Extracted information:

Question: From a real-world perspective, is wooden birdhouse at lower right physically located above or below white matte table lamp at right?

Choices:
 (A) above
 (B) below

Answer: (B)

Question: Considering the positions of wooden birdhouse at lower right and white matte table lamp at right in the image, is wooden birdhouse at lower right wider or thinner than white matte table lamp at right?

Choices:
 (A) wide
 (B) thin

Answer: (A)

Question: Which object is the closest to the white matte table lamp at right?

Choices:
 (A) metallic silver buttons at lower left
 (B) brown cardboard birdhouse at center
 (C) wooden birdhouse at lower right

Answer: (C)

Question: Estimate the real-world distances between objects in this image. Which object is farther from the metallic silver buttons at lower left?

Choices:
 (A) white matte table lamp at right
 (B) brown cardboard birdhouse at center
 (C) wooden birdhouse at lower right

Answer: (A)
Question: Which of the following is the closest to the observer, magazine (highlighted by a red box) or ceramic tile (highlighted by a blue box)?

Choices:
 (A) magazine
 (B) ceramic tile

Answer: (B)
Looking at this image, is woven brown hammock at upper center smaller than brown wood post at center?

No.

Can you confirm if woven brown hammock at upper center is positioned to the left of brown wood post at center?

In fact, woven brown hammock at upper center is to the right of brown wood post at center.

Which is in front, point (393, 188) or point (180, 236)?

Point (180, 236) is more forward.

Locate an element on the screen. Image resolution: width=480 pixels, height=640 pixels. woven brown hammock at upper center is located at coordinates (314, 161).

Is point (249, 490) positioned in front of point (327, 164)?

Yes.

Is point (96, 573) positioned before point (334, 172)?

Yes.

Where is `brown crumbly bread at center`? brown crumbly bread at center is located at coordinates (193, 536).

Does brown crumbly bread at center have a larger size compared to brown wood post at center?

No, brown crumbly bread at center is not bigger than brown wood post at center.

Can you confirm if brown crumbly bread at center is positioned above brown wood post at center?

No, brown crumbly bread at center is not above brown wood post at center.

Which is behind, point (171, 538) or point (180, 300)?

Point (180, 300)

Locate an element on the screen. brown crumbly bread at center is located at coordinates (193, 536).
...
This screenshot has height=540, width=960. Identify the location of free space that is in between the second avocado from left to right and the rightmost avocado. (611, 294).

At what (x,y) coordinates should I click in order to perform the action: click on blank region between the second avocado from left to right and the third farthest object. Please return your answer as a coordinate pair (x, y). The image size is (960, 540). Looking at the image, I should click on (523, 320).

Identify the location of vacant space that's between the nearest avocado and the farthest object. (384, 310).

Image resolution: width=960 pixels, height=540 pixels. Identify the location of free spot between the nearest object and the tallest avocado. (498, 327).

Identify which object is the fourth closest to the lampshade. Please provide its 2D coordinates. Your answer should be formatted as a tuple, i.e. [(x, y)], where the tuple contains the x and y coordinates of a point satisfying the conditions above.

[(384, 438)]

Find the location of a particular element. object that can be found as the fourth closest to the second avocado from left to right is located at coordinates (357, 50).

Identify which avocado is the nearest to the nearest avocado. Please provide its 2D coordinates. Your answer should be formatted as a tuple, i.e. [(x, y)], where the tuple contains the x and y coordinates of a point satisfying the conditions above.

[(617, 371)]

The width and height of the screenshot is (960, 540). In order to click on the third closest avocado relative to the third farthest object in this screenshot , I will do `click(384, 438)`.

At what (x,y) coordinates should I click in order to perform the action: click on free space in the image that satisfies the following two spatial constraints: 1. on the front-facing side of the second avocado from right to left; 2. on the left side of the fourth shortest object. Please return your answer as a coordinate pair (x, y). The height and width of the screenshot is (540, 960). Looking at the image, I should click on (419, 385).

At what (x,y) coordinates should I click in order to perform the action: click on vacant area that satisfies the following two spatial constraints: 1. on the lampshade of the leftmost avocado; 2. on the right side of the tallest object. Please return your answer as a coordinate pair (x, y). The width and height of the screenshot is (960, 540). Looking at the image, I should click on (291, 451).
==
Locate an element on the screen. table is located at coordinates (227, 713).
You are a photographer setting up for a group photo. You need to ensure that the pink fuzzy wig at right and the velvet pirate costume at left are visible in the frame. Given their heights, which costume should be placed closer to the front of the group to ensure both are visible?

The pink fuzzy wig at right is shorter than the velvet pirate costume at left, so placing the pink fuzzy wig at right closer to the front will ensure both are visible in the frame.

Exercise requirements: List each line in the records that contains the word "resolution". Case counts.

Solution to this problem:
Locate an element on the screen. Image resolution: width=480 pixels, height=640 pixels. woven brown hammock at upper center is located at coordinates (314, 161).
Image resolution: width=960 pixels, height=540 pixels. Identify the location of free spot between the nearest object and the tallest avocado. (498, 327).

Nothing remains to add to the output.